_Your goal:_
Copy out the entries that follow, exactly as written.

_Dataset:_
%%
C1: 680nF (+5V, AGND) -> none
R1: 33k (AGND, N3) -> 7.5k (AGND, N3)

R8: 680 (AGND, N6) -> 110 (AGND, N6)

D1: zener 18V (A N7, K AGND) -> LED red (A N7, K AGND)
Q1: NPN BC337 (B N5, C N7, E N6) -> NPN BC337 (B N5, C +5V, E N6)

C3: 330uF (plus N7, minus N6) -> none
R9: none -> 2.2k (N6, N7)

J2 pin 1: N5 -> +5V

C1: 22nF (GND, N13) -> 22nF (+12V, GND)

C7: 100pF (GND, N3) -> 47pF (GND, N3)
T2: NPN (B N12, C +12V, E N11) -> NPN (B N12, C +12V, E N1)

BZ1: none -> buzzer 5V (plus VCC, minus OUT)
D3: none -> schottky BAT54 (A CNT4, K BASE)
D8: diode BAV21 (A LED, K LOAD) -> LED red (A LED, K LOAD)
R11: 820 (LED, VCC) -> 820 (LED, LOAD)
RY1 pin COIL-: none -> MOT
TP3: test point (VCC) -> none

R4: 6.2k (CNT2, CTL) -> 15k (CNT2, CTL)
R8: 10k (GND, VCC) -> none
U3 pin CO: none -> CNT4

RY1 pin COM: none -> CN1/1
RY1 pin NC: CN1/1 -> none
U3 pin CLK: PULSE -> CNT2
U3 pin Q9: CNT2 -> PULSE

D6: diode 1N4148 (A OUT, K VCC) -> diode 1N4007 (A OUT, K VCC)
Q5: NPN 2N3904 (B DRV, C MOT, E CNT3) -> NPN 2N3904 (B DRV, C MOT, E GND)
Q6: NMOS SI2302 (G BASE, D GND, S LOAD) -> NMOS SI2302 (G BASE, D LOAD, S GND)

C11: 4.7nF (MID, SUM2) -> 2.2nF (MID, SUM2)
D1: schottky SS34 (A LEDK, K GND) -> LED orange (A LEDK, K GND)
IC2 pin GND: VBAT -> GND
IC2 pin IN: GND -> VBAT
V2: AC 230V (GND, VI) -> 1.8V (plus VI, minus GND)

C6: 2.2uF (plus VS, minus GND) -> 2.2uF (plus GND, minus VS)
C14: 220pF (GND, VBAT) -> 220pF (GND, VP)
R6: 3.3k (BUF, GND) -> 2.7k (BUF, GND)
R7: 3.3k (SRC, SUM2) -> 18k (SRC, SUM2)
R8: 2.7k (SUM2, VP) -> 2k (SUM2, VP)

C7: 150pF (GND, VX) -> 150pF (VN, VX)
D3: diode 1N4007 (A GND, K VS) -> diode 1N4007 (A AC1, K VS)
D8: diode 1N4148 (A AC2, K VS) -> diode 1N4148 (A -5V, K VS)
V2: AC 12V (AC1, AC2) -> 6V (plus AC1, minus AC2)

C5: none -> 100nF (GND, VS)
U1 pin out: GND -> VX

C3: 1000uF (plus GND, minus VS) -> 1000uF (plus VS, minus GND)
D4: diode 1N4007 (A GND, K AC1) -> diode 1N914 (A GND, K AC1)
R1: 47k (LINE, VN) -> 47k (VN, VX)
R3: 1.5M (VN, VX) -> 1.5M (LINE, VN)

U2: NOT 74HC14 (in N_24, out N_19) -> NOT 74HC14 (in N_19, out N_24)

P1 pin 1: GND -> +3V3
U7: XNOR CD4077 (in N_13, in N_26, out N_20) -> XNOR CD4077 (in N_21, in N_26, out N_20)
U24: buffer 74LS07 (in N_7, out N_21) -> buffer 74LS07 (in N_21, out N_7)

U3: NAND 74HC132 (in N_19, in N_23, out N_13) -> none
%%
_Exercise output:_
C1: 680nF (+5V, AGND) -> none
R1: 33k (AGND, N3) -> 7.5k (AGND, N3)

R8: 680 (AGND, N6) -> 110 (AGND, N6)

D1: zener 18V (A N7, K AGND) -> LED red (A N7, K AGND)
Q1: NPN BC337 (B N5, C N7, E N6) -> NPN BC337 (B N5, C +5V, E N6)

C3: 330uF (plus N7, minus N6) -> none
R9: none -> 2.2k (N6, N7)

J2 pin 1: N5 -> +5V

C1: 22nF (GND, N13) -> 22nF (+12V, GND)

C7: 100pF (GND, N3) -> 47pF (GND, N3)
T2: NPN (B N12, C +12V, E N11) -> NPN (B N12, C +12V, E N1)

BZ1: none -> buzzer 5V (plus VCC, minus OUT)
D3: none -> schottky BAT54 (A CNT4, K BASE)
D8: diode BAV21 (A LED, K LOAD) -> LED red (A LED, K LOAD)
R11: 820 (LED, VCC) -> 820 (LED, LOAD)
RY1 pin COIL-: none -> MOT
TP3: test point (VCC) -> none

R4: 6.2k (CNT2, CTL) -> 15k (CNT2, CTL)
R8: 10k (GND, VCC) -> none
U3 pin CO: none -> CNT4

RY1 pin COM: none -> CN1/1
RY1 pin NC: CN1/1 -> none
U3 pin CLK: PULSE -> CNT2
U3 pin Q9: CNT2 -> PULSE

D6: diode 1N4148 (A OUT, K VCC) -> diode 1N4007 (A OUT, K VCC)
Q5: NPN 2N3904 (B DRV, C MOT, E CNT3) -> NPN 2N3904 (B DRV, C MOT, E GND)
Q6: NMOS SI2302 (G BASE, D GND, S LOAD) -> NMOS SI2302 (G BASE, D LOAD, S GND)

C11: 4.7nF (MID, SUM2) -> 2.2nF (MID, SUM2)
D1: schottky SS34 (A LEDK, K GND) -> LED orange (A LEDK, K GND)
IC2 pin GND: VBAT -> GND
IC2 pin IN: GND -> VBAT
V2: AC 230V (GND, VI) -> 1.8V (plus VI, minus GND)

C6: 2.2uF (plus VS, minus GND) -> 2.2uF (plus GND, minus VS)
C14: 220pF (GND, VBAT) -> 220pF (GND, VP)
R6: 3.3k (BUF, GND) -> 2.7k (BUF, GND)
R7: 3.3k (SRC, SUM2) -> 18k (SRC, SUM2)
R8: 2.7k (SUM2, VP) -> 2k (SUM2, VP)

C7: 150pF (GND, VX) -> 150pF (VN, VX)
D3: diode 1N4007 (A GND, K VS) -> diode 1N4007 (A AC1, K VS)
D8: diode 1N4148 (A AC2, K VS) -> diode 1N4148 (A -5V, K VS)
V2: AC 12V (AC1, AC2) -> 6V (plus AC1, minus AC2)

C5: none -> 100nF (GND, VS)
U1 pin out: GND -> VX

C3: 1000uF (plus GND, minus VS) -> 1000uF (plus VS, minus GND)
D4: diode 1N4007 (A GND, K AC1) -> diode 1N914 (A GND, K AC1)
R1: 47k (LINE, VN) -> 47k (VN, VX)
R3: 1.5M (VN, VX) -> 1.5M (LINE, VN)

U2: NOT 74HC14 (in N_24, out N_19) -> NOT 74HC14 (in N_19, out N_24)

P1 pin 1: GND -> +3V3
U7: XNOR CD4077 (in N_13, in N_26, out N_20) -> XNOR CD4077 (in N_21, in N_26, out N_20)
U24: buffer 74LS07 (in N_7, out N_21) -> buffer 74LS07 (in N_21, out N_7)

U3: NAND 74HC132 (in N_19, in N_23, out N_13) -> none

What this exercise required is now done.